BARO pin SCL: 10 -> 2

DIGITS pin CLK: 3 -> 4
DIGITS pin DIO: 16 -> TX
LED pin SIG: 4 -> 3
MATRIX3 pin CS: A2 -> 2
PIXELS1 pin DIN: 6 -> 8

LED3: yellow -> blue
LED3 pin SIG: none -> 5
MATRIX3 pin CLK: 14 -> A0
---*---
[REQUIRED WORK] Each entry needs to be transcribed exactly.

[ANSWER SPACE]
BARO pin SCL: 10 -> 2

DIGITS pin CLK: 3 -> 4
DIGITS pin DIO: 16 -> TX
LED pin SIG: 4 -> 3
MATRIX3 pin CS: A2 -> 2
PIXELS1 pin DIN: 6 -> 8

LED3: yellow -> blue
LED3 pin SIG: none -> 5
MATRIX3 pin CLK: 14 -> A0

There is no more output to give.